_Task_:
Below are entries to return in full. Keep each one exact.

(Data to process)

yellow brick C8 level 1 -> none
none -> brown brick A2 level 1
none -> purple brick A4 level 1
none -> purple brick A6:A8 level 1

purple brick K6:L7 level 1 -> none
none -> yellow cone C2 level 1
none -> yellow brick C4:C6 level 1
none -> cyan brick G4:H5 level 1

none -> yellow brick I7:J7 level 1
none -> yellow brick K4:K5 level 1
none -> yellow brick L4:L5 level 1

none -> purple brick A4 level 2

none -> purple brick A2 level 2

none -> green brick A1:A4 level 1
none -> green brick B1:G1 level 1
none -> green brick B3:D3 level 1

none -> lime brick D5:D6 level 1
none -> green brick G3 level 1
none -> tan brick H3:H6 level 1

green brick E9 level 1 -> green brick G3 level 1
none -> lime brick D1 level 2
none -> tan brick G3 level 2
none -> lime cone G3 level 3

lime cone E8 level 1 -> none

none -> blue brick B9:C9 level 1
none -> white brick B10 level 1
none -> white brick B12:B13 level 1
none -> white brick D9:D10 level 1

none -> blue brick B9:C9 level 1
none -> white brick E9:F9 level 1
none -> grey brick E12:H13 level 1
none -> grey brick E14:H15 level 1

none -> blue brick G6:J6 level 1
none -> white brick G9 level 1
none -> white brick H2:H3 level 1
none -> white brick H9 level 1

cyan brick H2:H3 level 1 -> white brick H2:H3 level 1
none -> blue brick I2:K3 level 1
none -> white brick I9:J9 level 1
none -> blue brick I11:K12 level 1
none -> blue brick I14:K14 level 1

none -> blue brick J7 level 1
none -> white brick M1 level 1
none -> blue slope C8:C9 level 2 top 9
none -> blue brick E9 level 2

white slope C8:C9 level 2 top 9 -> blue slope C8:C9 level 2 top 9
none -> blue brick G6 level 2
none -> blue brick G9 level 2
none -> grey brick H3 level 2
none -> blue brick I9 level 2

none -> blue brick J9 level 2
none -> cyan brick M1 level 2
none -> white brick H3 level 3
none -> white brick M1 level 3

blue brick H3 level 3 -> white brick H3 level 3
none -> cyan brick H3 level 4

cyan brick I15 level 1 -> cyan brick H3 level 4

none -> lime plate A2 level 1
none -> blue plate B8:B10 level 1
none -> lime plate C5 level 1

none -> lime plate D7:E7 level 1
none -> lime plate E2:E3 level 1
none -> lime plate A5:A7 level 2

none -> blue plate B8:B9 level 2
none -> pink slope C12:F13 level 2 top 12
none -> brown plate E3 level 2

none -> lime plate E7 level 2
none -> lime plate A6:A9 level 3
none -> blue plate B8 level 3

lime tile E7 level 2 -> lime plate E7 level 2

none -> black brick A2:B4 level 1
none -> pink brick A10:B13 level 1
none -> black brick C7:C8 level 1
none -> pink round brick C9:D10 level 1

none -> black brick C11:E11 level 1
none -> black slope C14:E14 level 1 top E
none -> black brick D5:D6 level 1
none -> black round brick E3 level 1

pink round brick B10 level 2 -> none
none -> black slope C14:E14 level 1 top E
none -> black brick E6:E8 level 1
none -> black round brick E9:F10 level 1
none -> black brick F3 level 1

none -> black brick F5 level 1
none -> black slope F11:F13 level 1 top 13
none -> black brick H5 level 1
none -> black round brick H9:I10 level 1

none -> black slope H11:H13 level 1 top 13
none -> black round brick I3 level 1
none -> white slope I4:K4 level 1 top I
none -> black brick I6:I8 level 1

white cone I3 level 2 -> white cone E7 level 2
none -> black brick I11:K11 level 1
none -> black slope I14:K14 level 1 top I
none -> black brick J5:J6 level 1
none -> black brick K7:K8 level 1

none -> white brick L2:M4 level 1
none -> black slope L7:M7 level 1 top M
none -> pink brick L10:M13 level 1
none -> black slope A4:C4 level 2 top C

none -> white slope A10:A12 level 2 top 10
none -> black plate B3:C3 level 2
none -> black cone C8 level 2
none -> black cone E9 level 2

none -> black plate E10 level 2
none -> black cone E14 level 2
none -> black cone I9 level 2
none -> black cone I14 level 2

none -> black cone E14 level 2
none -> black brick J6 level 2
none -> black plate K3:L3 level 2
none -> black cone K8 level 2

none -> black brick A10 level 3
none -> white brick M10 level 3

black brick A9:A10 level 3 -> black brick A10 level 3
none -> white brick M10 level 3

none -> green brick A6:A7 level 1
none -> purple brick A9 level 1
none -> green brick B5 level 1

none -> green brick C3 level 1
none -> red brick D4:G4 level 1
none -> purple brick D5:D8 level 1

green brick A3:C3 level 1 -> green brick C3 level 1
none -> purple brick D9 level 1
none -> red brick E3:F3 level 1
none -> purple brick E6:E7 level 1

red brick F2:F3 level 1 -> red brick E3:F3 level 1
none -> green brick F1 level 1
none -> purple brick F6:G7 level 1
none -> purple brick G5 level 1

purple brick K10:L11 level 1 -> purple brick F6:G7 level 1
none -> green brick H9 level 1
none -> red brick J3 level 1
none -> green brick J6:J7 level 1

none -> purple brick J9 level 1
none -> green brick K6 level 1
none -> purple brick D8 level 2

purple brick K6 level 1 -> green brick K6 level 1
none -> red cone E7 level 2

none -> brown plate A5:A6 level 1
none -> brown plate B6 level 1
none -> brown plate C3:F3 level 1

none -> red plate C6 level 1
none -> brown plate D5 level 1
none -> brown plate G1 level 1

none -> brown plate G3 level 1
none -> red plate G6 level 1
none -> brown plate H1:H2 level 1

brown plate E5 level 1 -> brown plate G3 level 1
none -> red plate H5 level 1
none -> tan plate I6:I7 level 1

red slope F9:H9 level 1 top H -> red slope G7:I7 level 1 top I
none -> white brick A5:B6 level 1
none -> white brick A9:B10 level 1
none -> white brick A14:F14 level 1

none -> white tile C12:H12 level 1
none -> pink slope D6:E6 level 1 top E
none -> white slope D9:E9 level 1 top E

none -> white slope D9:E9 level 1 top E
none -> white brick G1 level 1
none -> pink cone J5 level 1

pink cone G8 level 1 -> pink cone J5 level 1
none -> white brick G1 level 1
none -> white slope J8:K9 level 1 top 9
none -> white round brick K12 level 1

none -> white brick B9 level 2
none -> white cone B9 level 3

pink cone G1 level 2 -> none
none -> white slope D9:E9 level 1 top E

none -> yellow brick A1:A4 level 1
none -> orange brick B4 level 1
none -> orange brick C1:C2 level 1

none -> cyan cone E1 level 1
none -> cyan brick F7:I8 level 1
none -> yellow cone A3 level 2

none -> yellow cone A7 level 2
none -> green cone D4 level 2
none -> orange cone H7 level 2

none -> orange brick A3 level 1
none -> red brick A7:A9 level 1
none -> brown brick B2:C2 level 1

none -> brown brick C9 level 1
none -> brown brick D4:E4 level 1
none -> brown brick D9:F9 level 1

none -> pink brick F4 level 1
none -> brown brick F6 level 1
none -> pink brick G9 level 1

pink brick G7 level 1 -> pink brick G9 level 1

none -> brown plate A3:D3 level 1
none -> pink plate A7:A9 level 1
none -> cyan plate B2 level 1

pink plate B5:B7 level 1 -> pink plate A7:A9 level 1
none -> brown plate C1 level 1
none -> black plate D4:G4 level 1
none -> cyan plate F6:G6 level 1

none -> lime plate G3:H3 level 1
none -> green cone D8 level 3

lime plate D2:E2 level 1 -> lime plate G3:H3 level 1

(End Data to process)

_Exercise solution_:
yellow brick C8 level 1 -> none
none -> brown brick A2 level 1
none -> purple brick A4 level 1
none -> purple brick A6:A8 level 1

purple brick K6:L7 level 1 -> none
none -> yellow cone C2 level 1
none -> yellow brick C4:C6 level 1
none -> cyan brick G4:H5 level 1

none -> yellow brick I7:J7 level 1
none -> yellow brick K4:K5 level 1
none -> yellow brick L4:L5 level 1

none -> purple brick A4 level 2

none -> purple brick A2 level 2

none -> green brick A1:A4 level 1
none -> green brick B1:G1 level 1
none -> green brick B3:D3 level 1

none -> lime brick D5:D6 level 1
none -> green brick G3 level 1
none -> tan brick H3:H6 level 1

green brick E9 level 1 -> green brick G3 level 1
none -> lime brick D1 level 2
none -> tan brick G3 level 2
none -> lime cone G3 level 3

lime cone E8 level 1 -> none

none -> blue brick B9:C9 level 1
none -> white brick B10 level 1
none -> white brick B12:B13 level 1
none -> white brick D9:D10 level 1

none -> blue brick B9:C9 level 1
none -> white brick E9:F9 level 1
none -> grey brick E12:H13 level 1
none -> grey brick E14:H15 level 1

none -> blue brick G6:J6 level 1
none -> white brick G9 level 1
none -> white brick H2:H3 level 1
none -> white brick H9 level 1

cyan brick H2:H3 level 1 -> white brick H2:H3 level 1
none -> blue brick I2:K3 level 1
none -> white brick I9:J9 level 1
none -> blue brick I11:K12 level 1
none -> blue brick I14:K14 level 1

none -> blue brick J7 level 1
none -> white brick M1 level 1
none -> blue slope C8:C9 level 2 top 9
none -> blue brick E9 level 2

white slope C8:C9 level 2 top 9 -> blue slope C8:C9 level 2 top 9
none -> blue brick G6 level 2
none -> blue brick G9 level 2
none -> grey brick H3 level 2
none -> blue brick I9 level 2

none -> blue brick J9 level 2
none -> cyan brick M1 level 2
none -> white brick H3 level 3
none -> white brick M1 level 3

blue brick H3 level 3 -> white brick H3 level 3
none -> cyan brick H3 level 4

cyan brick I15 level 1 -> cyan brick H3 level 4

none -> lime plate A2 level 1
none -> blue plate B8:B10 level 1
none -> lime plate C5 level 1

none -> lime plate D7:E7 level 1
none -> lime plate E2:E3 level 1
none -> lime plate A5:A7 level 2

none -> blue plate B8:B9 level 2
none -> pink slope C12:F13 level 2 top 12
none -> brown plate E3 level 2

none -> lime plate E7 level 2
none -> lime plate A6:A9 level 3
none -> blue plate B8 level 3

lime tile E7 level 2 -> lime plate E7 level 2

none -> black brick A2:B4 level 1
none -> pink brick A10:B13 level 1
none -> black brick C7:C8 level 1
none -> pink round brick C9:D10 level 1

none -> black brick C11:E11 level 1
none -> black slope C14:E14 level 1 top E
none -> black brick D5:D6 level 1
none -> black round brick E3 level 1

pink round brick B10 level 2 -> none
none -> black slope C14:E14 level 1 top E
none -> black brick E6:E8 level 1
none -> black round brick E9:F10 level 1
none -> black brick F3 level 1

none -> black brick F5 level 1
none -> black slope F11:F13 level 1 top 13
none -> black brick H5 level 1
none -> black round brick H9:I10 level 1

none -> black slope H11:H13 level 1 top 13
none -> black round brick I3 level 1
none -> white slope I4:K4 level 1 top I
none -> black brick I6:I8 level 1

white cone I3 level 2 -> white cone E7 level 2
none -> black brick I11:K11 level 1
none -> black slope I14:K14 level 1 top I
none -> black brick J5:J6 level 1
none -> black brick K7:K8 level 1

none -> white brick L2:M4 level 1
none -> black slope L7:M7 level 1 top M
none -> pink brick L10:M13 level 1
none -> black slope A4:C4 level 2 top C

none -> white slope A10:A12 level 2 top 10
none -> black plate B3:C3 level 2
none -> black cone C8 level 2
none -> black cone E9 level 2

none -> black plate E10 level 2
none -> black cone E14 level 2
none -> black cone I9 level 2
none -> black cone I14 level 2

none -> black cone E14 level 2
none -> black brick J6 level 2
none -> black plate K3:L3 level 2
none -> black cone K8 level 2

none -> black brick A10 level 3
none -> white brick M10 level 3

black brick A9:A10 level 3 -> black brick A10 level 3
none -> white brick M10 level 3

none -> green brick A6:A7 level 1
none -> purple brick A9 level 1
none -> green brick B5 level 1

none -> green brick C3 level 1
none -> red brick D4:G4 level 1
none -> purple brick D5:D8 level 1

green brick A3:C3 level 1 -> green brick C3 level 1
none -> purple brick D9 level 1
none -> red brick E3:F3 level 1
none -> purple brick E6:E7 level 1

red brick F2:F3 level 1 -> red brick E3:F3 level 1
none -> green brick F1 level 1
none -> purple brick F6:G7 level 1
none -> purple brick G5 level 1

purple brick K10:L11 level 1 -> purple brick F6:G7 level 1
none -> green brick H9 level 1
none -> red brick J3 level 1
none -> green brick J6:J7 level 1

none -> purple brick J9 level 1
none -> green brick K6 level 1
none -> purple brick D8 level 2

purple brick K6 level 1 -> green brick K6 level 1
none -> red cone E7 level 2

none -> brown plate A5:A6 level 1
none -> brown plate B6 level 1
none -> brown plate C3:F3 level 1

none -> red plate C6 level 1
none -> brown plate D5 level 1
none -> brown plate G1 level 1

none -> brown plate G3 level 1
none -> red plate G6 level 1
none -> brown plate H1:H2 level 1

brown plate E5 level 1 -> brown plate G3 level 1
none -> red plate H5 level 1
none -> tan plate I6:I7 level 1

red slope F9:H9 level 1 top H -> red slope G7:I7 level 1 top I
none -> white brick A5:B6 level 1
none -> white brick A9:B10 level 1
none -> white brick A14:F14 level 1

none -> white tile C12:H12 level 1
none -> pink slope D6:E6 level 1 top E
none -> white slope D9:E9 level 1 top E

none -> white slope D9:E9 level 1 top E
none -> white brick G1 level 1
none -> pink cone J5 level 1

pink cone G8 level 1 -> pink cone J5 level 1
none -> white brick G1 level 1
none -> white slope J8:K9 level 1 top 9
none -> white round brick K12 level 1

none -> white brick B9 level 2
none -> white cone B9 level 3

pink cone G1 level 2 -> none
none -> white slope D9:E9 level 1 top E

none -> yellow brick A1:A4 level 1
none -> orange brick B4 level 1
none -> orange brick C1:C2 level 1

none -> cyan cone E1 level 1
none -> cyan brick F7:I8 level 1
none -> yellow cone A3 level 2

none -> yellow cone A7 level 2
none -> green cone D4 level 2
none -> orange cone H7 level 2

none -> orange brick A3 level 1
none -> red brick A7:A9 level 1
none -> brown brick B2:C2 level 1

none -> brown brick C9 level 1
none -> brown brick D4:E4 level 1
none -> brown brick D9:F9 level 1

none -> pink brick F4 level 1
none -> brown brick F6 level 1
none -> pink brick G9 level 1

pink brick G7 level 1 -> pink brick G9 level 1

none -> brown plate A3:D3 level 1
none -> pink plate A7:A9 level 1
none -> cyan plate B2 level 1

pink plate B5:B7 level 1 -> pink plate A7:A9 level 1
none -> brown plate C1 level 1
none -> black plate D4:G4 level 1
none -> cyan plate F6:G6 level 1

none -> lime plate G3:H3 level 1
none -> green cone D8 level 3

lime plate D2:E2 level 1 -> lime plate G3:H3 level 1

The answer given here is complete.